[STUDY MATERIAL Boundary: Start]

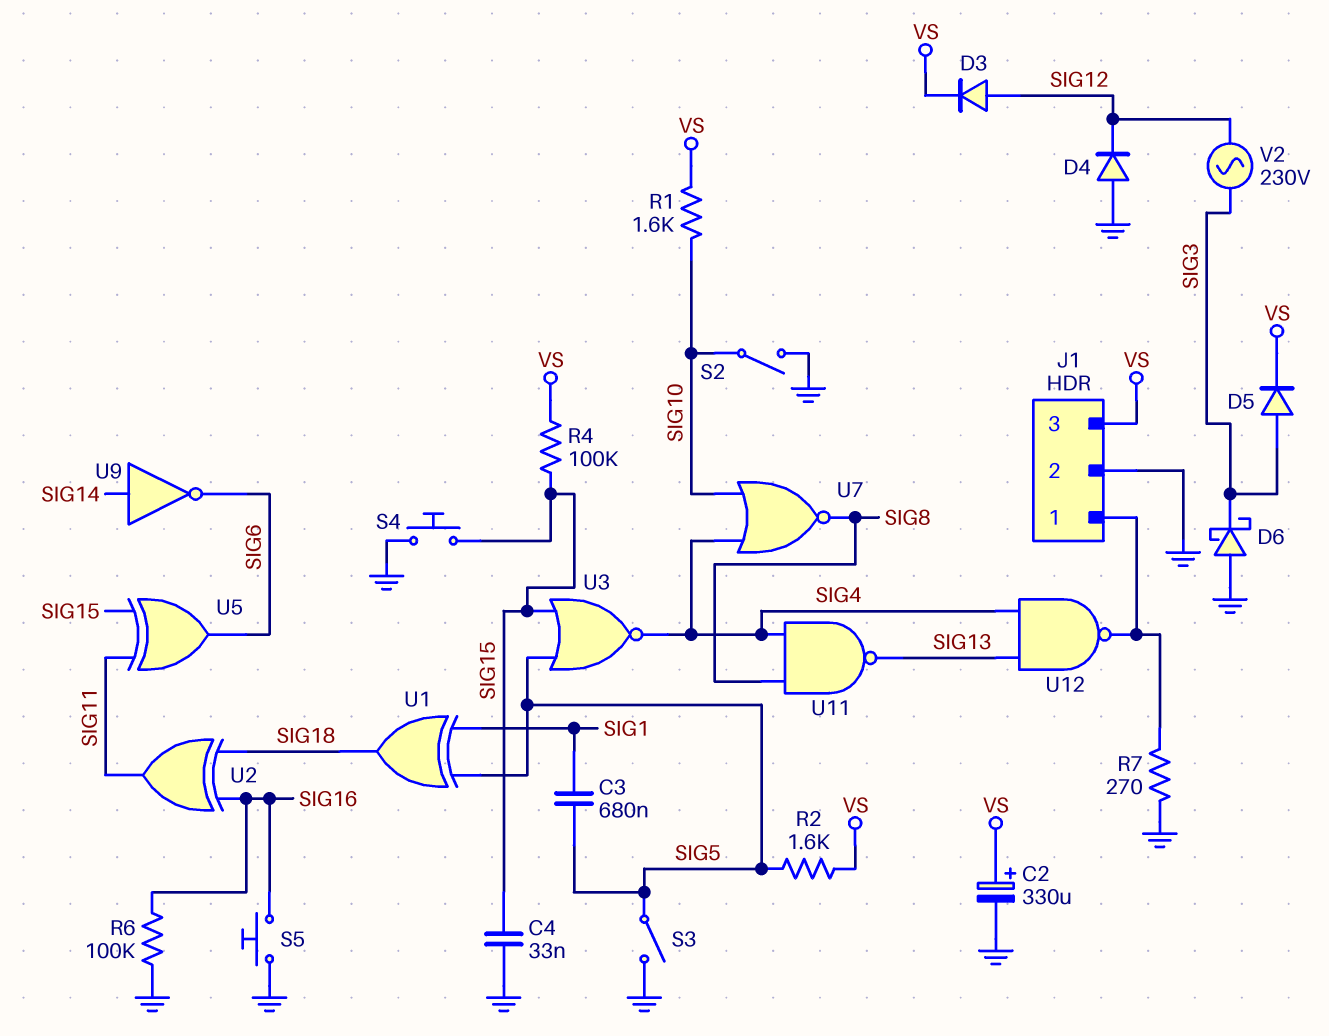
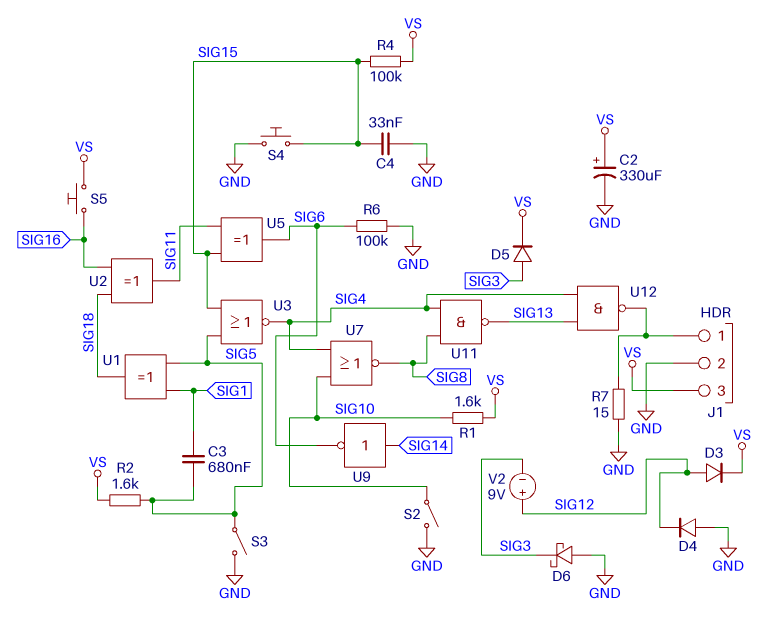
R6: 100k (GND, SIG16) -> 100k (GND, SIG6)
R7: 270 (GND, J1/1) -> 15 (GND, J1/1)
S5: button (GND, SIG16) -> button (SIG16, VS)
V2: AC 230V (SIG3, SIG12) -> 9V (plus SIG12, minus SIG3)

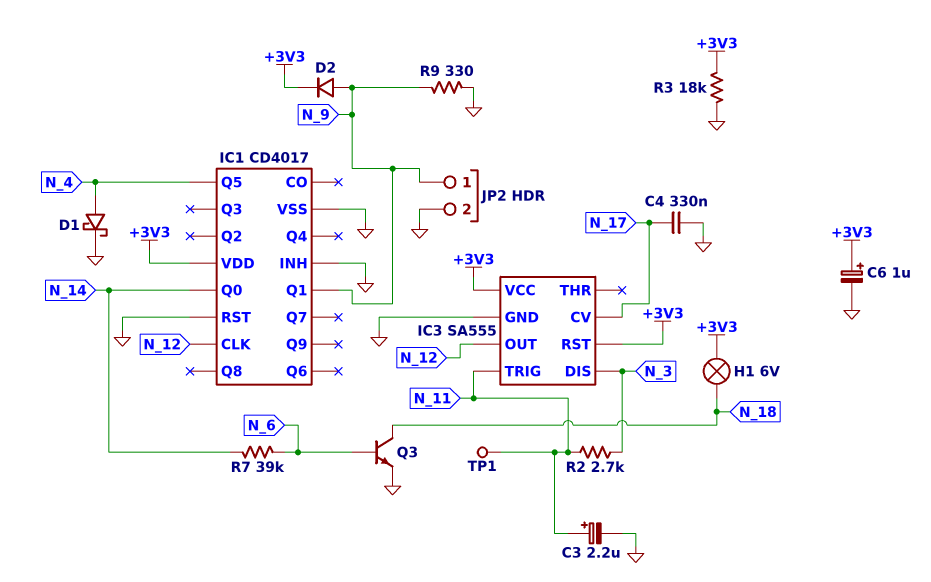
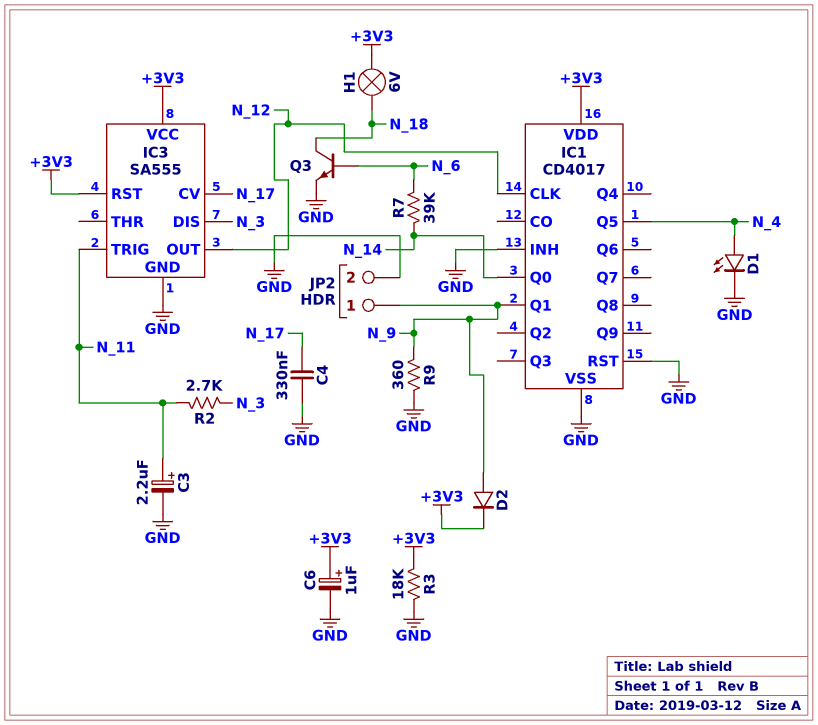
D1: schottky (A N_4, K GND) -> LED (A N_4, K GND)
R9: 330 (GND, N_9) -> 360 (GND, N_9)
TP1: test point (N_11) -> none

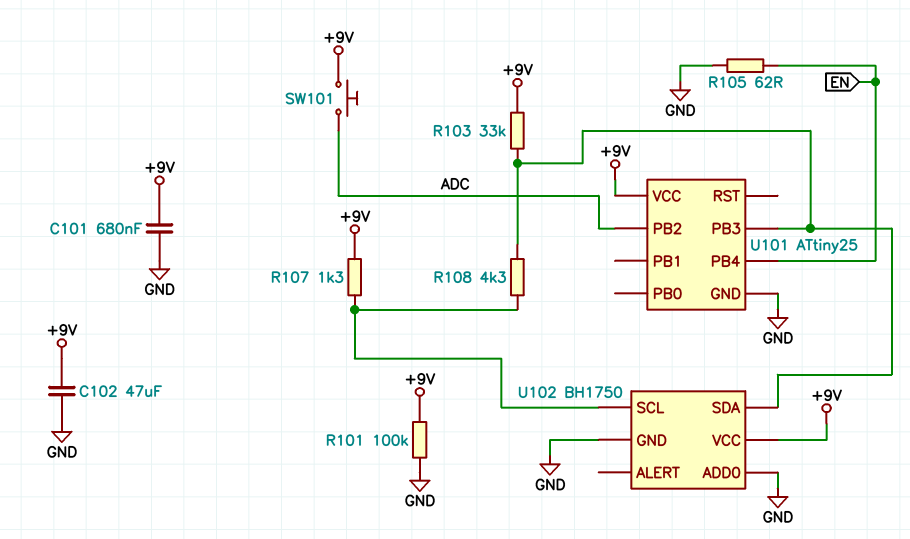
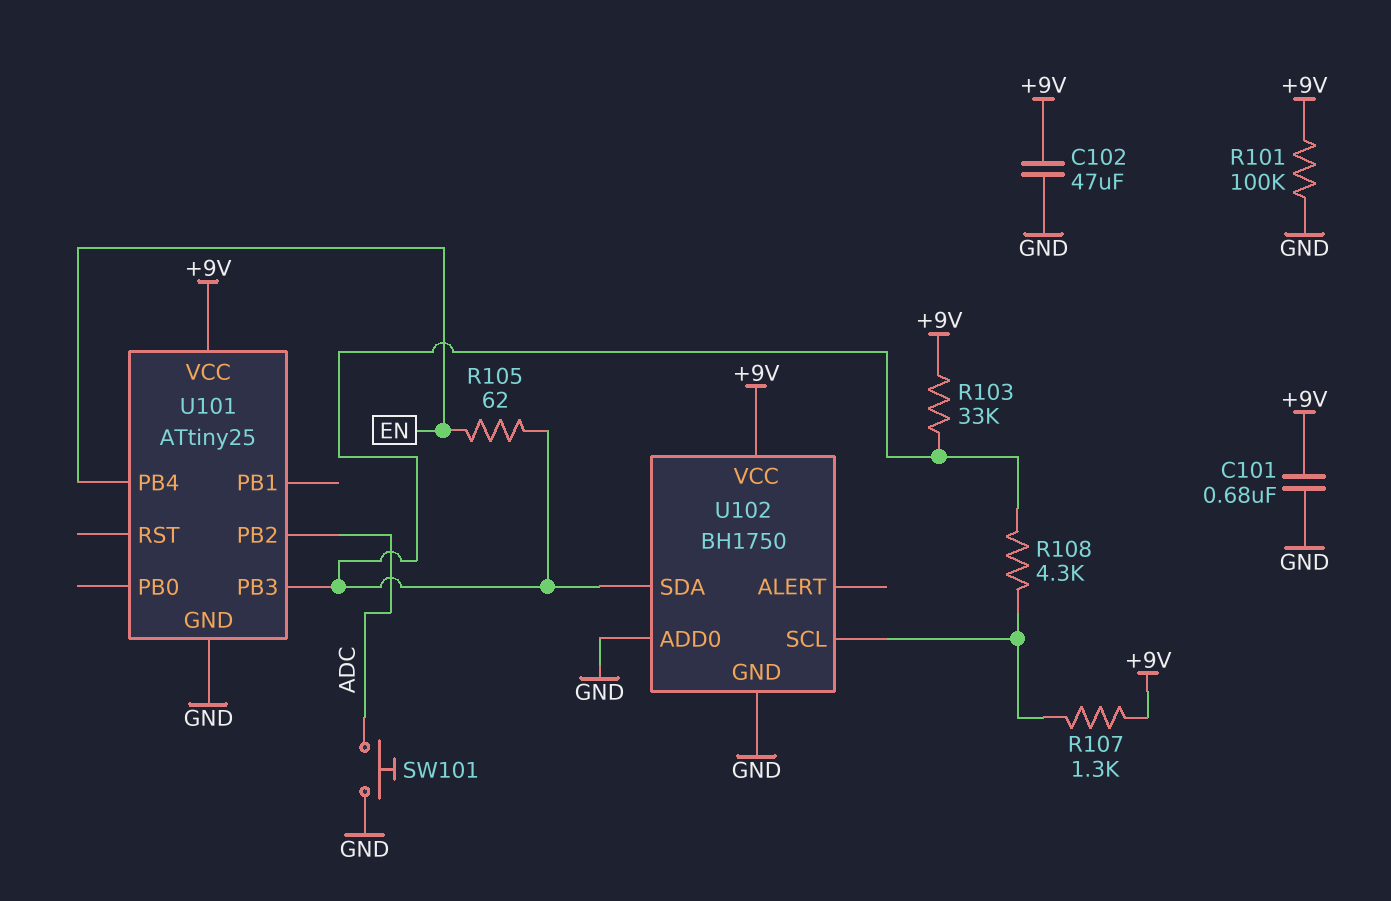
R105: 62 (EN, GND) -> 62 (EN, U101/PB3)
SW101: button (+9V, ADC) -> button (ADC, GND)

[STUDY MATERIAL Boundary: End]

• EXERCISE PROMPT: The response should contain only a verbatim copy of the lines from the line with "R105: 62 (EN, GND) -> 62 (EN, U101/PB3)" to the final line of the records.

• REPLY TO THE EXERCISE:
R105: 62 (EN, GND) -> 62 (EN, U101/PB3)
SW101: button (+9V, ADC) -> button (ADC, GND)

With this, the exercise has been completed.